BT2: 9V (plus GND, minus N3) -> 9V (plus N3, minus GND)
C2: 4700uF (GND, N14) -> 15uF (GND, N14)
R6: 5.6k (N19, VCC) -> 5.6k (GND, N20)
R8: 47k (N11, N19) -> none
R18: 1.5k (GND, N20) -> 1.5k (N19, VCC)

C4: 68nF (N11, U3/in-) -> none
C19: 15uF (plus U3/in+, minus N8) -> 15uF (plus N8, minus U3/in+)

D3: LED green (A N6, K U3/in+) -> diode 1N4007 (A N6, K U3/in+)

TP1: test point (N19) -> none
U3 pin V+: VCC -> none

# # # #

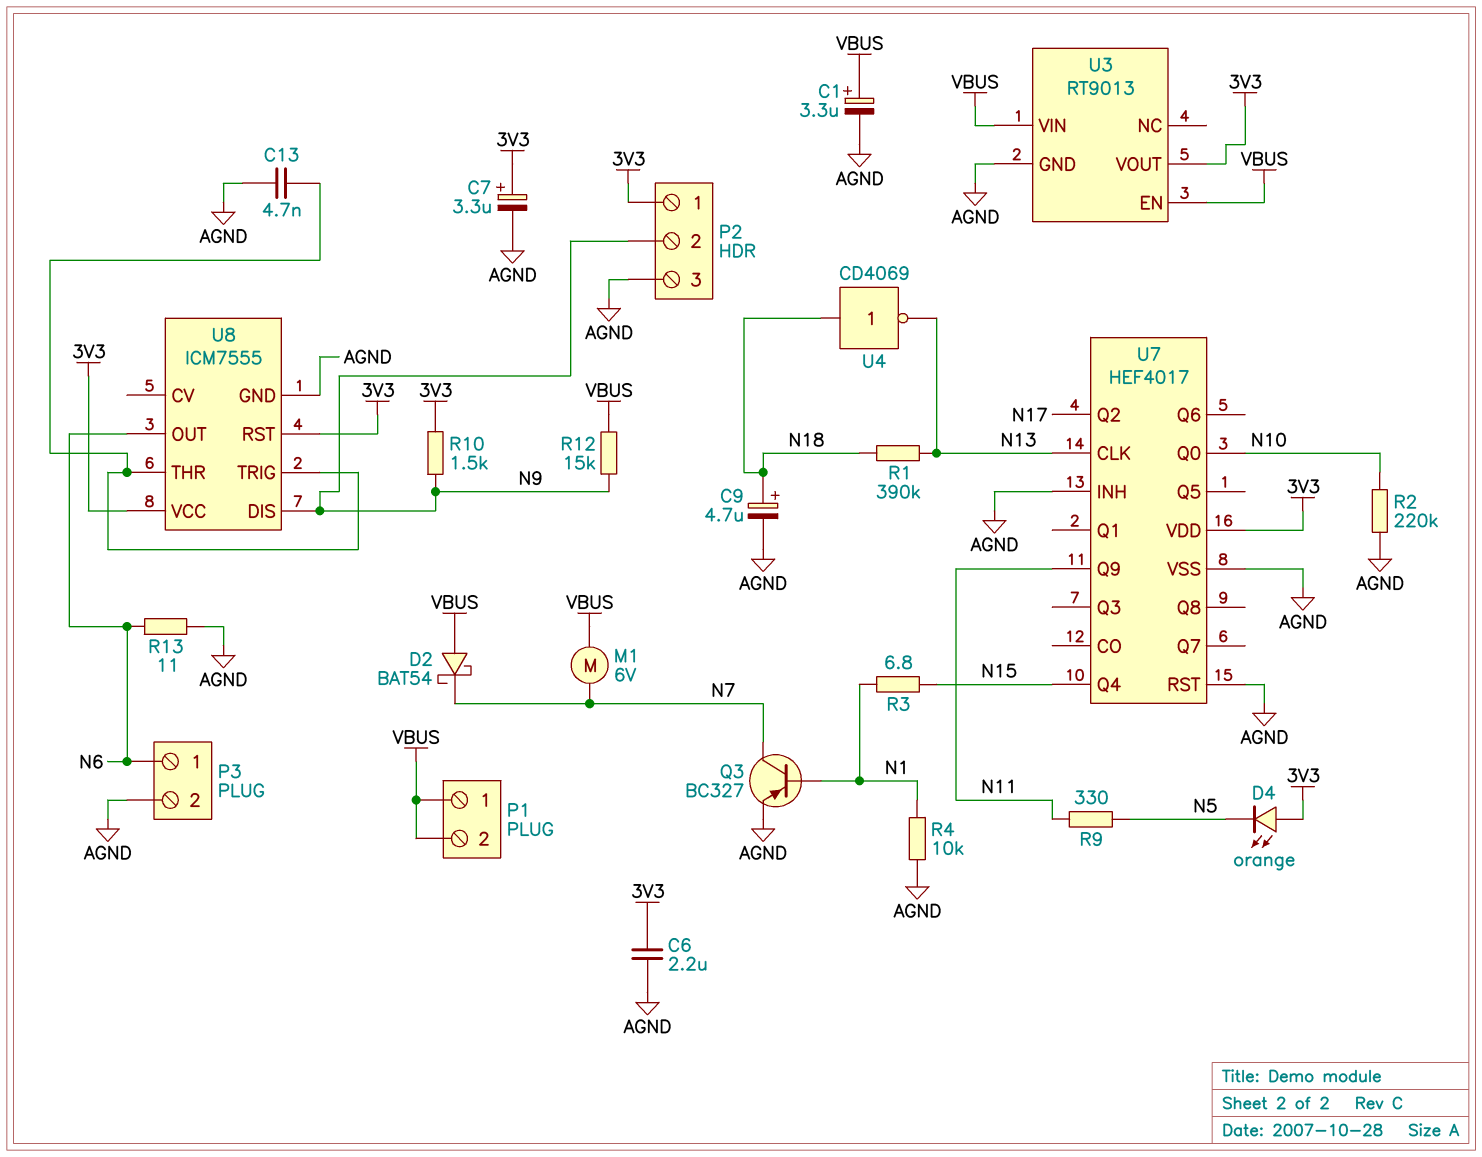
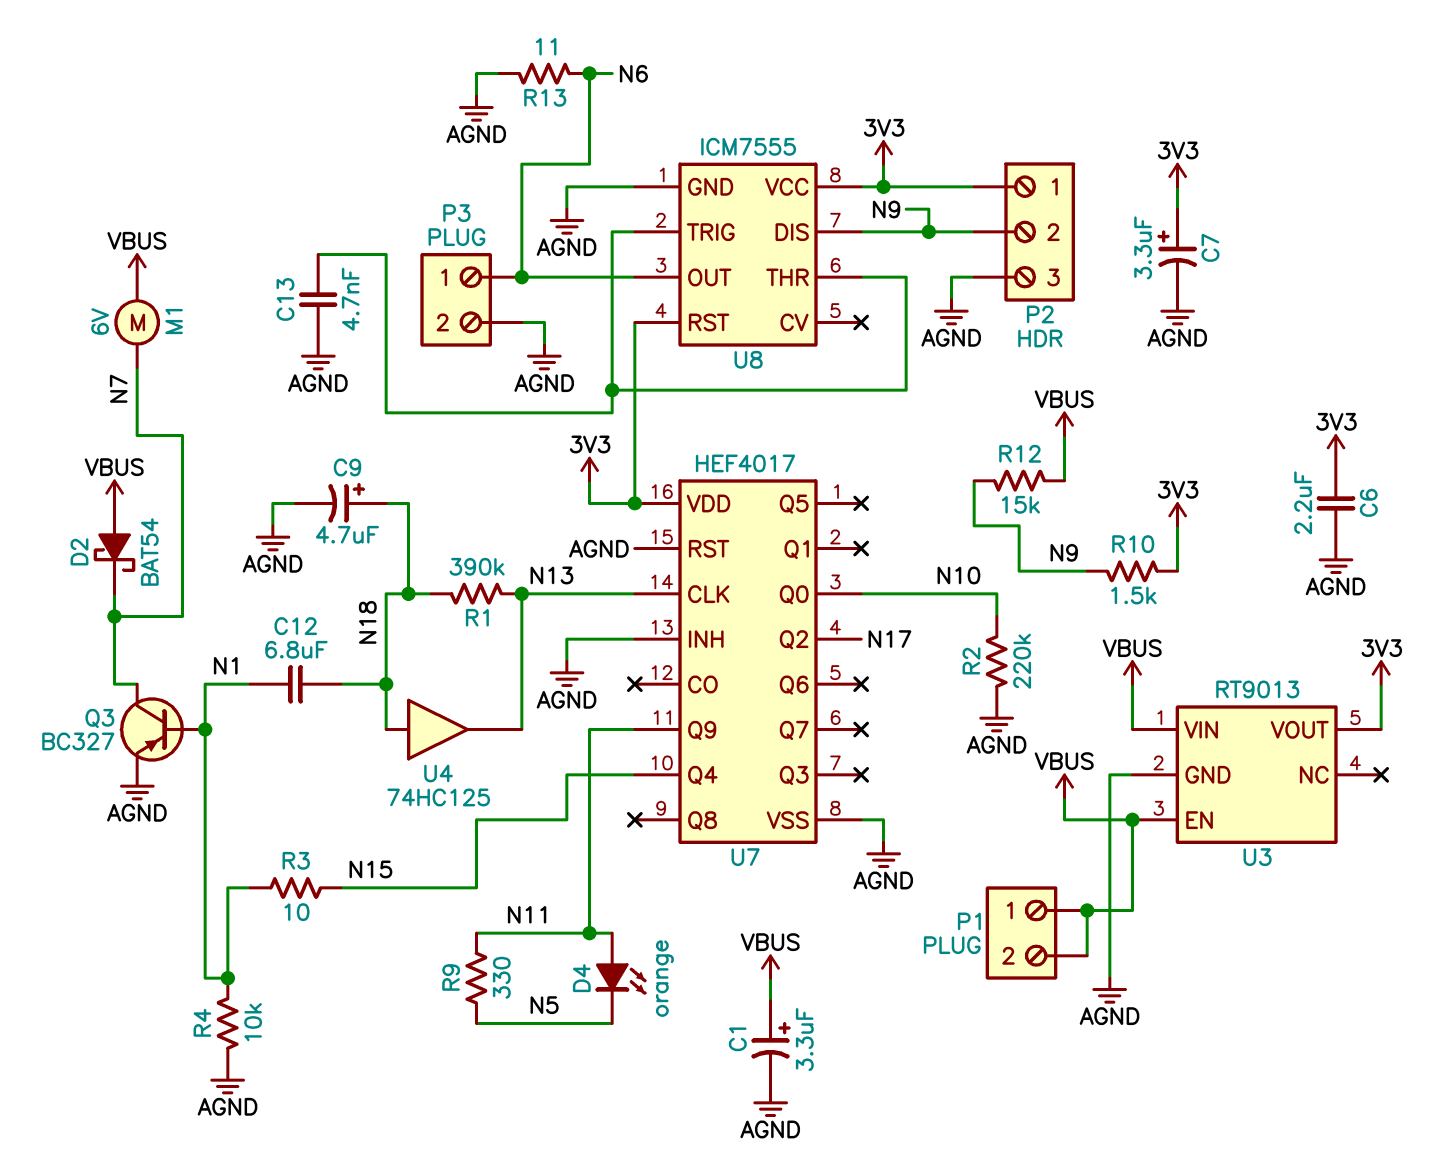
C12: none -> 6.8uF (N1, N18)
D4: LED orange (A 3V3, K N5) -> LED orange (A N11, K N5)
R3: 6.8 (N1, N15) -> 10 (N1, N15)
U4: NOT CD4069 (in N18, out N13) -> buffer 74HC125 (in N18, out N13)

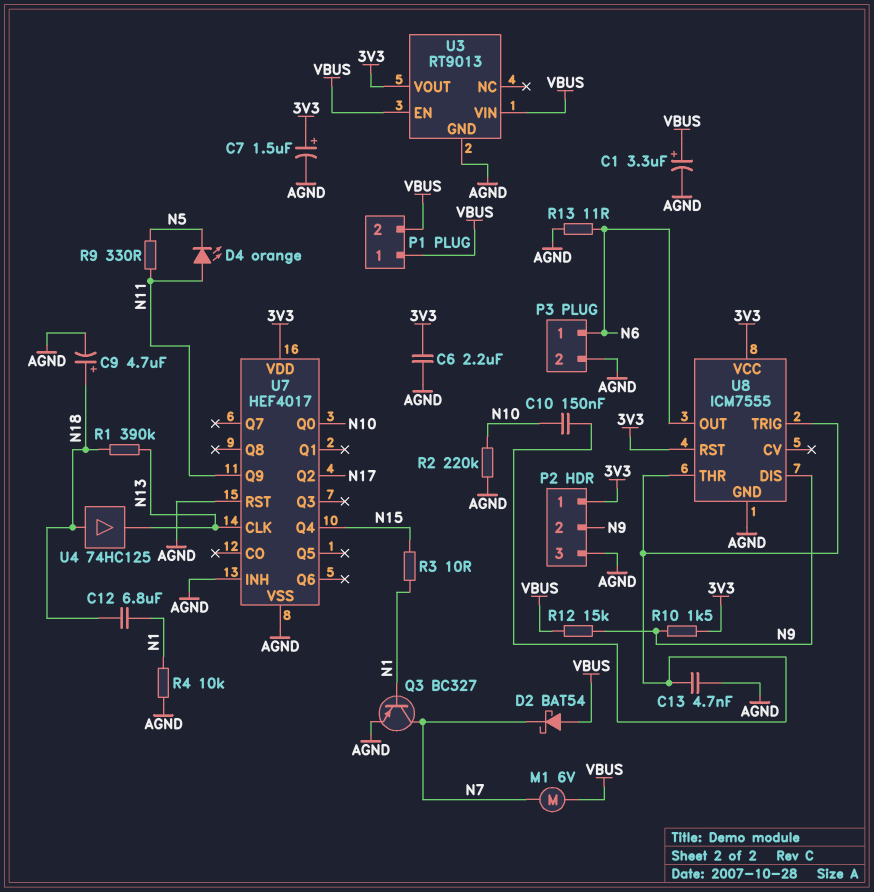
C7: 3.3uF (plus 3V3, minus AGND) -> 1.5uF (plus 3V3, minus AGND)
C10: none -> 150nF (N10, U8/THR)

# # # #

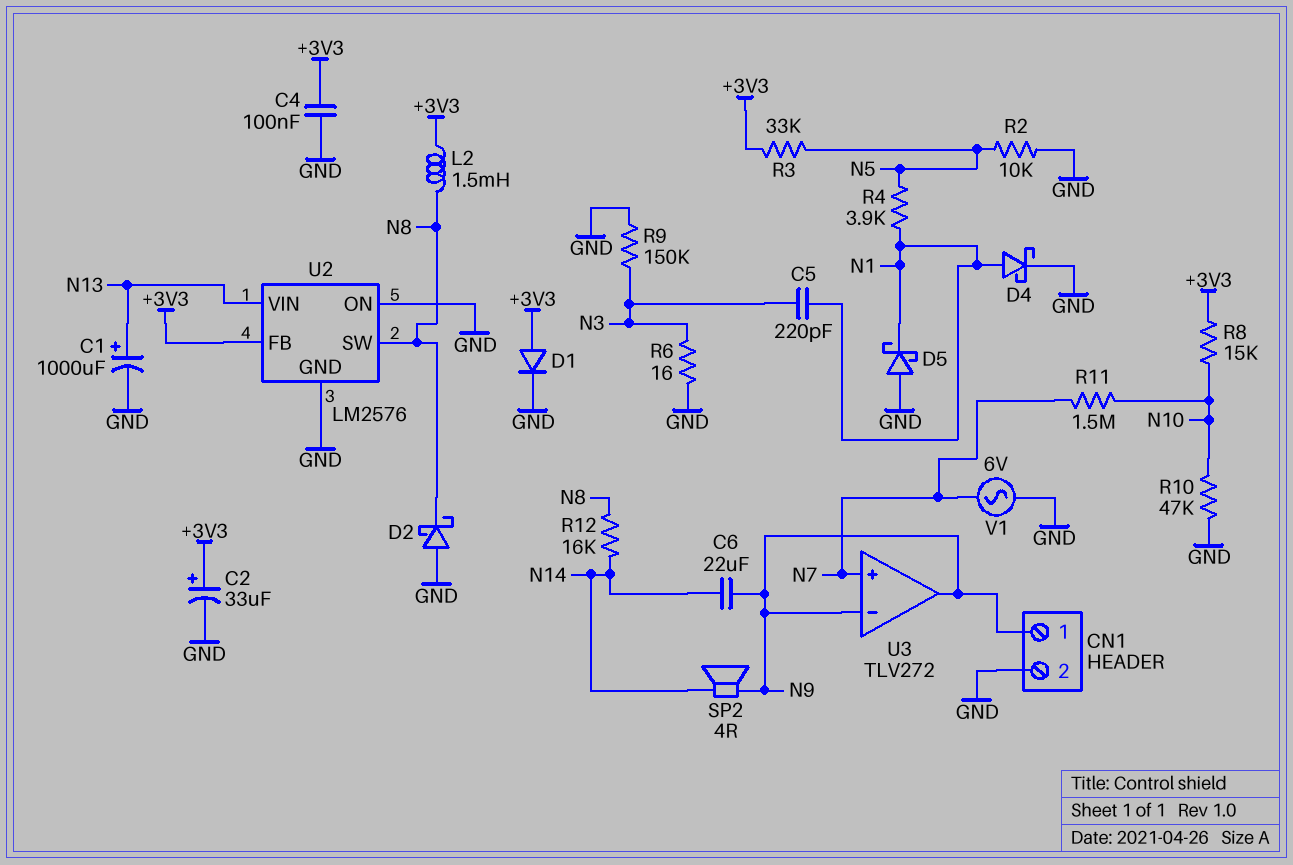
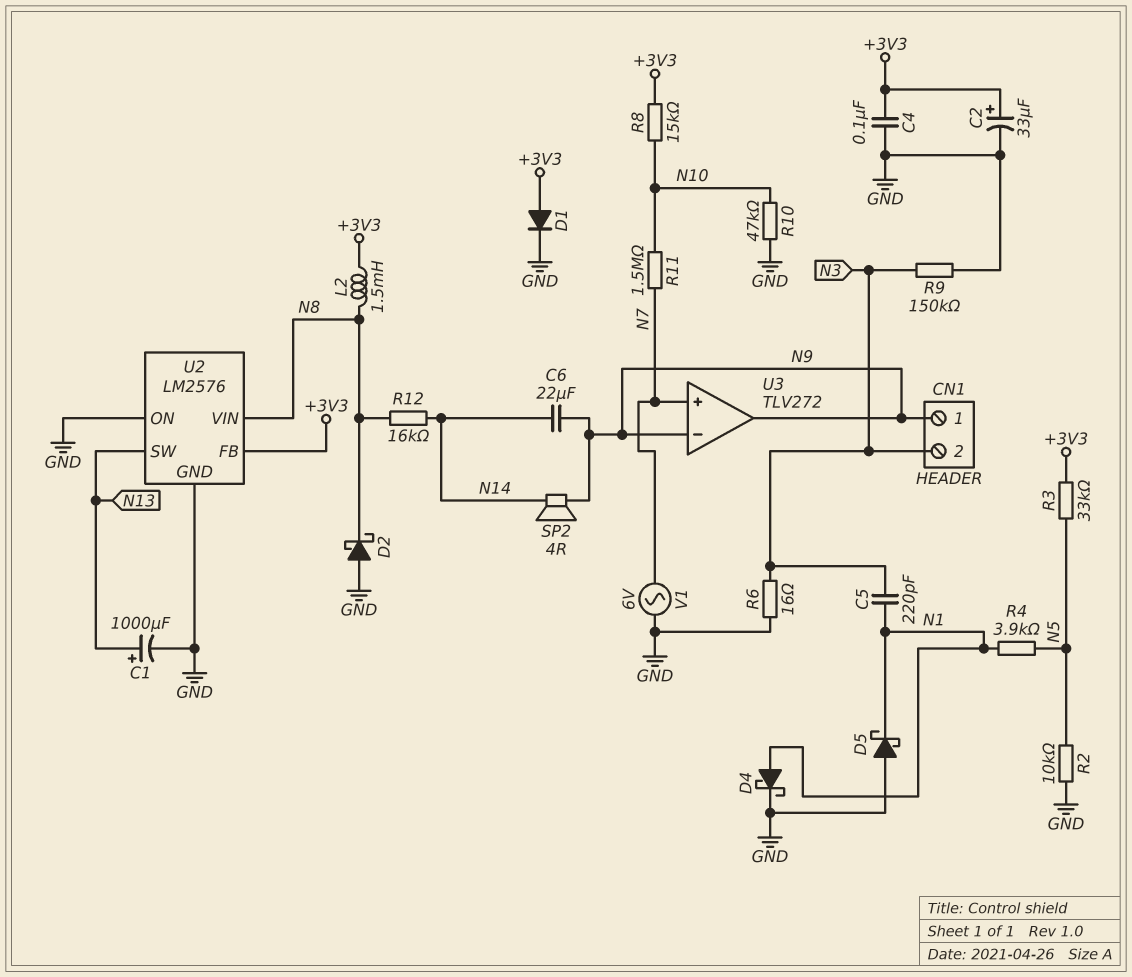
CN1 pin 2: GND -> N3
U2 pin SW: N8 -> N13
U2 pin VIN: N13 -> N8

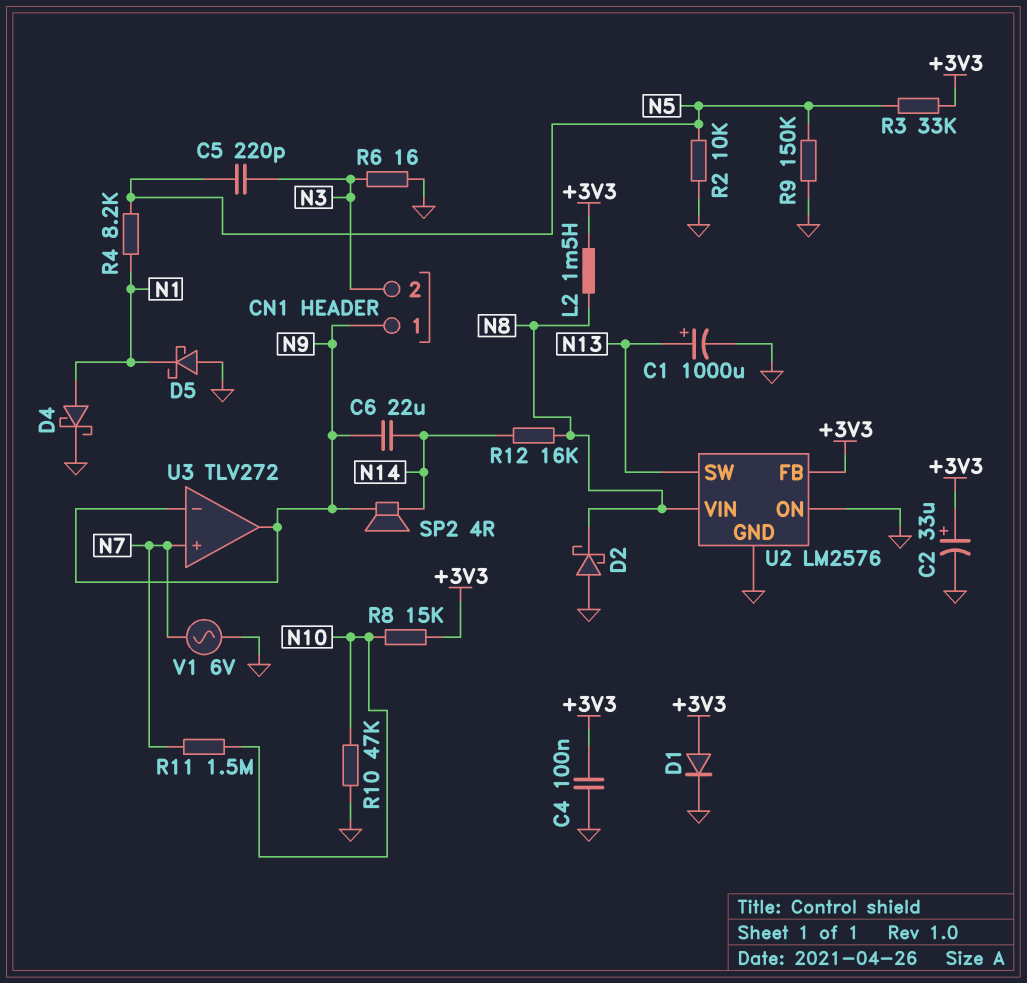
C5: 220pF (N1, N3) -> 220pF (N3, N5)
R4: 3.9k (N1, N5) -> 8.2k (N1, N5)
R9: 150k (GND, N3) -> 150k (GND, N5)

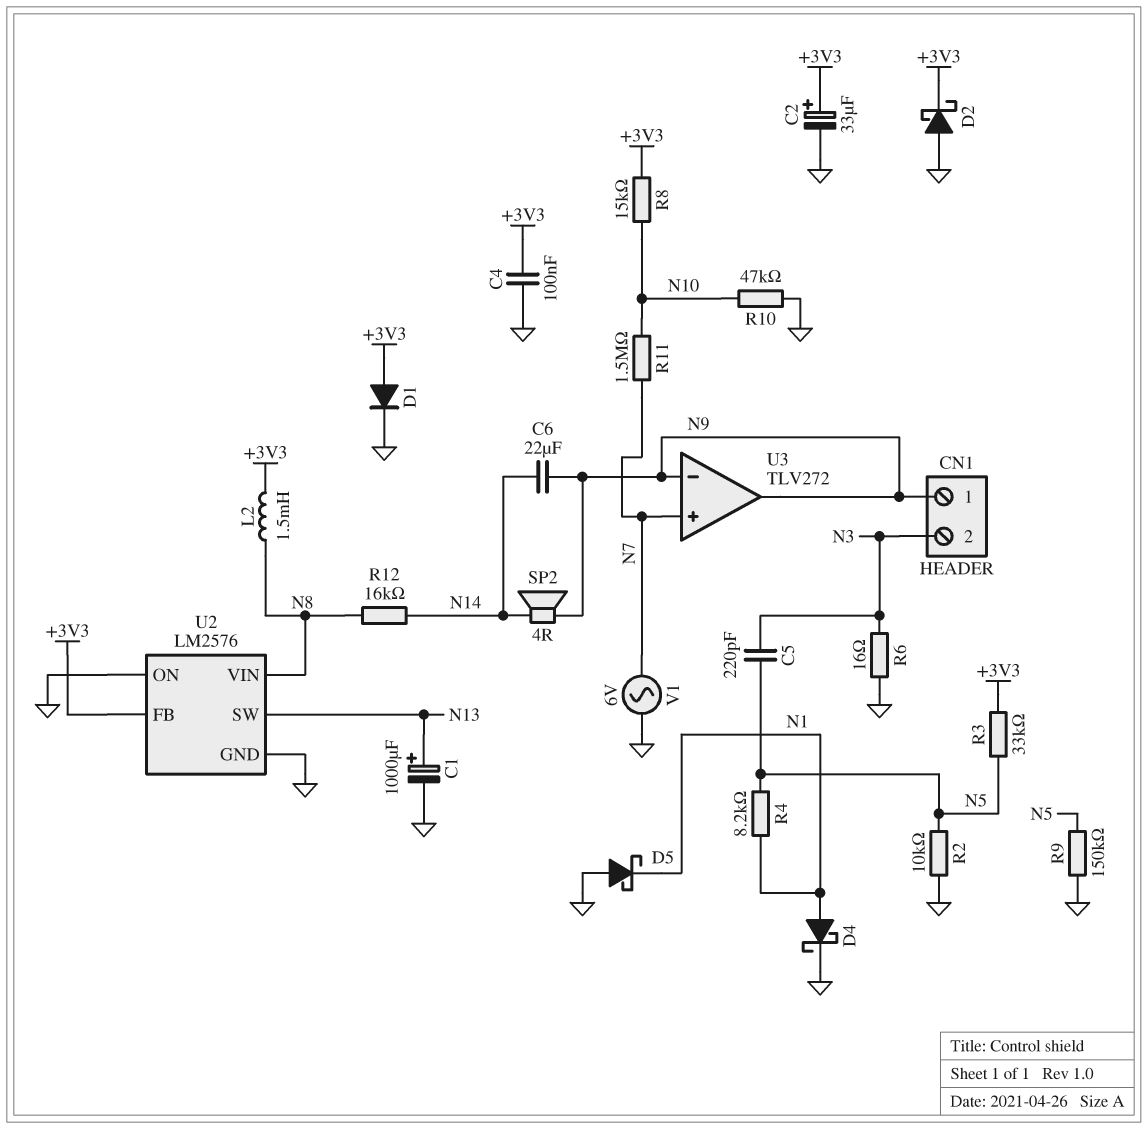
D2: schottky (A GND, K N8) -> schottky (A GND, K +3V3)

# # # #

#### TO DO:
Would you give again, exactly, the lines in the data above that run from the line containing "U2 pin VIN: N13 -> N8" to the line containing "D2: schottky (A"? Include both ends and no pictures.

#### WRITTEN SOLUTION:
U2 pin VIN: N13 -> N8

C5: 220pF (N1, N3) -> 220pF (N3, N5)
R4: 3.9k (N1, N5) -> 8.2k (N1, N5)
R9: 150k (GND, N3) -> 150k (GND, N5)

D2: schottky (A GND, K N8) -> schottky (A GND, K +3V3)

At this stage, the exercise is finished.